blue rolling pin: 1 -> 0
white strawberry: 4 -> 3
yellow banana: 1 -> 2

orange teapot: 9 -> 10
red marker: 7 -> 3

==

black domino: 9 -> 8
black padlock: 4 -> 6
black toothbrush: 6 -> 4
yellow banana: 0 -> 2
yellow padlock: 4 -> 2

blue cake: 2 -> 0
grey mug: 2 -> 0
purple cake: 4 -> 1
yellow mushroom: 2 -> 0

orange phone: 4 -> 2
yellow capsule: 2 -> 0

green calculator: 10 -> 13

==

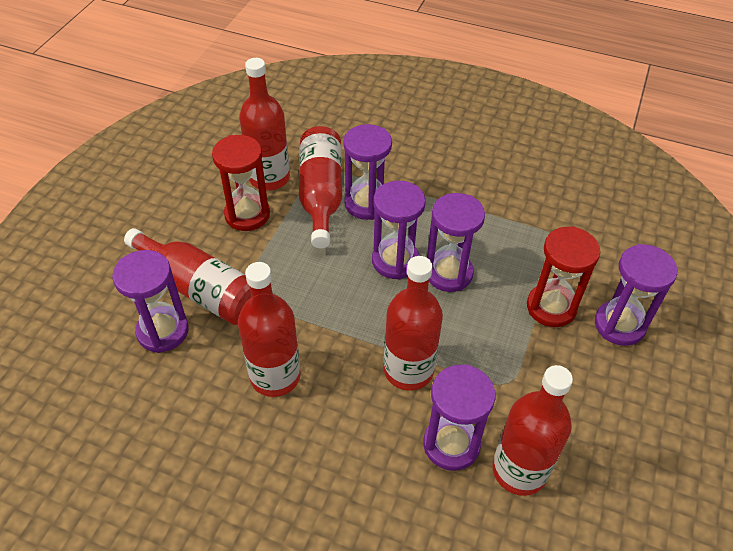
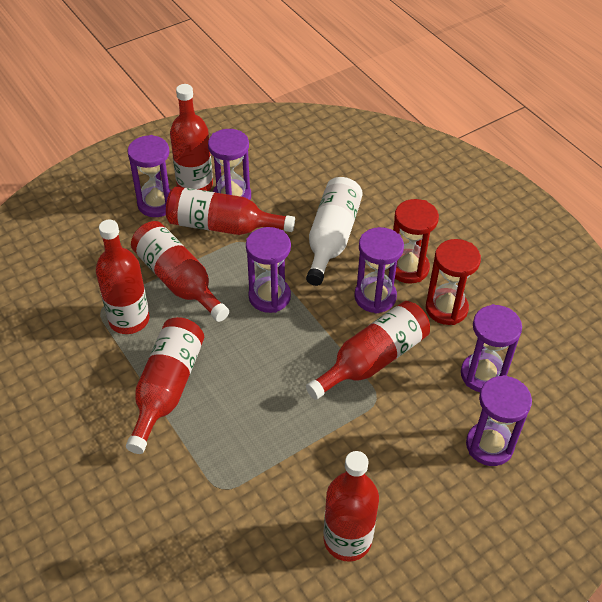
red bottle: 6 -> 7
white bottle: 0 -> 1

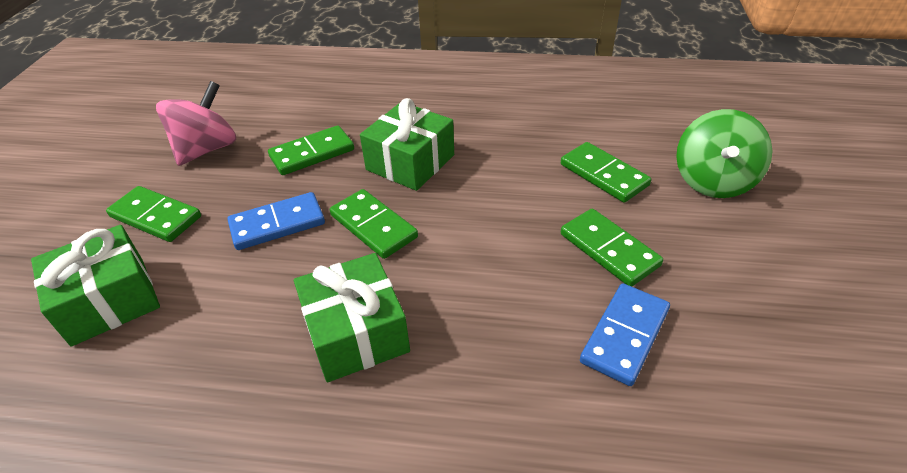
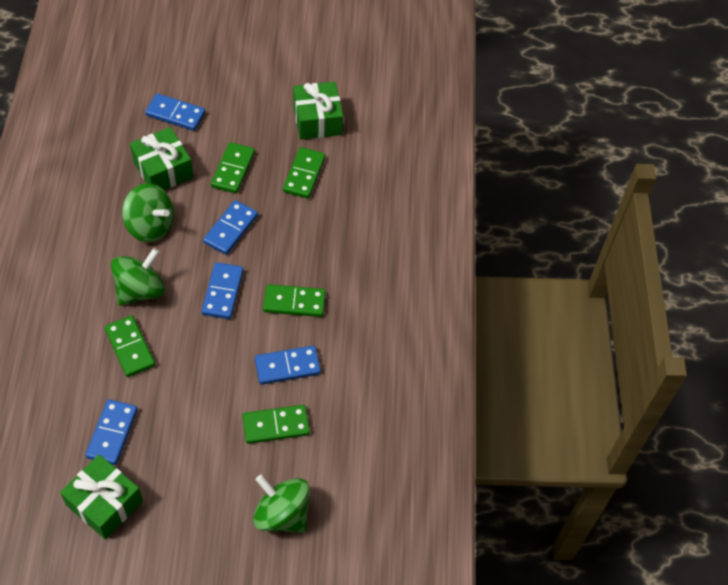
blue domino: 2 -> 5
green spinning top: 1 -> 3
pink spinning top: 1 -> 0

WHAT IS REQUIRED: From the line that has "white strawberry: 4 -> 3" through the line that has "red marker: 7 -> 3", copy every line exactly as it appears above, and leave out all others.

COMPLETED EXERCISE:
white strawberry: 4 -> 3
yellow banana: 1 -> 2

orange teapot: 9 -> 10
red marker: 7 -> 3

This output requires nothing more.